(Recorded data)
---*---

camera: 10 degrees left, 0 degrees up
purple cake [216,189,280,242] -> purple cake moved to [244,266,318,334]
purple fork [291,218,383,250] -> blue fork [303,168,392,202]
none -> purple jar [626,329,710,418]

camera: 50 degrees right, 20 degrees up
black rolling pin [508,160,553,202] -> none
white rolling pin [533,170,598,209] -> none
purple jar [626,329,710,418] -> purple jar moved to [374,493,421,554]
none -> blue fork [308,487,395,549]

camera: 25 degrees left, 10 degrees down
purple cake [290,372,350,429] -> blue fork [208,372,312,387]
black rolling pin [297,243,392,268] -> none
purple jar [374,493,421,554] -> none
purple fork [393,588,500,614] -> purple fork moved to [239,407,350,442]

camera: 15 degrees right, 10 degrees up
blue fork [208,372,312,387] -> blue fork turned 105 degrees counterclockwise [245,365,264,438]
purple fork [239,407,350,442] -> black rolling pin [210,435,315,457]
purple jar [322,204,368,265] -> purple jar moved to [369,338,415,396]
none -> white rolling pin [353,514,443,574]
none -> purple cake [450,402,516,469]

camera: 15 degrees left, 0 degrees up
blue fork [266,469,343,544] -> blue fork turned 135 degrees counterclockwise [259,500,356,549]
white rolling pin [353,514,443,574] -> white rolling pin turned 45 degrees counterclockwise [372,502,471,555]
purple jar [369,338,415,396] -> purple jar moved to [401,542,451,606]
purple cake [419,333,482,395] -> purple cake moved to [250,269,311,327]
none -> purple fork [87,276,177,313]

---*---

**What you should do**.
Which lines above run from the one containing "purple jar [374,493,421,554] -> none" to the one containing "blue fork [208,372,312,387] ->"? Give them again exactly, both ends included.

**Expected output**.
purple jar [374,493,421,554] -> none
purple fork [393,588,500,614] -> purple fork moved to [239,407,350,442]

camera: 15 degrees right, 10 degrees up
blue fork [208,372,312,387] -> blue fork turned 105 degrees counterclockwise [245,365,264,438]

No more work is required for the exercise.